» **THE TASK**: The complete listing should be transcribed precisely.

» **INFORMATION GIVEN**:

- - -

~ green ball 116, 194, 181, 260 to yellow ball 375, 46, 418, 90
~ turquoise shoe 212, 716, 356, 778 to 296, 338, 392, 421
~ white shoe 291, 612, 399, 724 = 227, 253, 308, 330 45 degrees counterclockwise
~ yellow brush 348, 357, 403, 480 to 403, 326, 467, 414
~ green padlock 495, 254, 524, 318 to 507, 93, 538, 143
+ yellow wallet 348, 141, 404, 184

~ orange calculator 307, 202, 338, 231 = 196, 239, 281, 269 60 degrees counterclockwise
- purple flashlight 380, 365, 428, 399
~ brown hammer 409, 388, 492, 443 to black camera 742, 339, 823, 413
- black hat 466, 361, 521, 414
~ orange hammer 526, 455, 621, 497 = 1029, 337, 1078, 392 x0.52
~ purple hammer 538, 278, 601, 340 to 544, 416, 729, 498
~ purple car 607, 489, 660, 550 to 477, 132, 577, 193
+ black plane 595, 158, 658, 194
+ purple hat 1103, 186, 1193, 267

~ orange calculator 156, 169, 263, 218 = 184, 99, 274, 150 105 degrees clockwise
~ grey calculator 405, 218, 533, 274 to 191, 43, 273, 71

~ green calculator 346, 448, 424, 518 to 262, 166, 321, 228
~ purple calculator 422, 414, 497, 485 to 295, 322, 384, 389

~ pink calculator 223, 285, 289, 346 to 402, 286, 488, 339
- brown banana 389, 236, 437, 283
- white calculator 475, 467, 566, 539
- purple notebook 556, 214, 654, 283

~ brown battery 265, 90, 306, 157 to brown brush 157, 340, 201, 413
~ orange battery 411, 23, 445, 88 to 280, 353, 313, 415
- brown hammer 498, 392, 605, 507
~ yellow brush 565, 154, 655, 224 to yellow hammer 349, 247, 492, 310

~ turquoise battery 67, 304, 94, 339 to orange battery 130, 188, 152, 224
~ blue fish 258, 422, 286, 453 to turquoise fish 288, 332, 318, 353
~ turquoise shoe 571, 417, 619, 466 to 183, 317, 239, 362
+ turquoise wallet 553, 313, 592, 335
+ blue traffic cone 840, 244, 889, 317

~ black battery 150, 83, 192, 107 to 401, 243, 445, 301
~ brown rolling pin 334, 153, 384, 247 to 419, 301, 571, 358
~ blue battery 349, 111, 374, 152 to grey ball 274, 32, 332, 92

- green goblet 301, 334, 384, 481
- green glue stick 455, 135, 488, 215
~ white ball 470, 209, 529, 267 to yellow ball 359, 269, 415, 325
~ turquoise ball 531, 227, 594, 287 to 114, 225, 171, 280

- - -

» **WRITTEN SOLUTION**:
~ green ball 116, 194, 181, 260 to yellow ball 375, 46, 418, 90
~ turquoise shoe 212, 716, 356, 778 to 296, 338, 392, 421
~ white shoe 291, 612, 399, 724 = 227, 253, 308, 330 45 degrees counterclockwise
~ yellow brush 348, 357, 403, 480 to 403, 326, 467, 414
~ green padlock 495, 254, 524, 318 to 507, 93, 538, 143
+ yellow wallet 348, 141, 404, 184

~ orange calculator 307, 202, 338, 231 = 196, 239, 281, 269 60 degrees counterclockwise
- purple flashlight 380, 365, 428, 399
~ brown hammer 409, 388, 492, 443 to black camera 742, 339, 823, 413
- black hat 466, 361, 521, 414
~ orange hammer 526, 455, 621, 497 = 1029, 337, 1078, 392 x0.52
~ purple hammer 538, 278, 601, 340 to 544, 416, 729, 498
~ purple car 607, 489, 660, 550 to 477, 132, 577, 193
+ black plane 595, 158, 658, 194
+ purple hat 1103, 186, 1193, 267

~ orange calculator 156, 169, 263, 218 = 184, 99, 274, 150 105 degrees clockwise
~ grey calculator 405, 218, 533, 274 to 191, 43, 273, 71

~ green calculator 346, 448, 424, 518 to 262, 166, 321, 228
~ purple calculator 422, 414, 497, 485 to 295, 322, 384, 389

~ pink calculator 223, 285, 289, 346 to 402, 286, 488, 339
- brown banana 389, 236, 437, 283
- white calculator 475, 467, 566, 539
- purple notebook 556, 214, 654, 283

~ brown battery 265, 90, 306, 157 to brown brush 157, 340, 201, 413
~ orange battery 411, 23, 445, 88 to 280, 353, 313, 415
- brown hammer 498, 392, 605, 507
~ yellow brush 565, 154, 655, 224 to yellow hammer 349, 247, 492, 310

~ turquoise battery 67, 304, 94, 339 to orange battery 130, 188, 152, 224
~ blue fish 258, 422, 286, 453 to turquoise fish 288, 332, 318, 353
~ turquoise shoe 571, 417, 619, 466 to 183, 317, 239, 362
+ turquoise wallet 553, 313, 592, 335
+ blue traffic cone 840, 244, 889, 317

~ black battery 150, 83, 192, 107 to 401, 243, 445, 301
~ brown rolling pin 334, 153, 384, 247 to 419, 301, 571, 358
~ blue battery 349, 111, 374, 152 to grey ball 274, 32, 332, 92

- green goblet 301, 334, 384, 481
- green glue stick 455, 135, 488, 215
~ white ball 470, 209, 529, 267 to yellow ball 359, 269, 415, 325
~ turquoise ball 531, 227, 594, 287 to 114, 225, 171, 280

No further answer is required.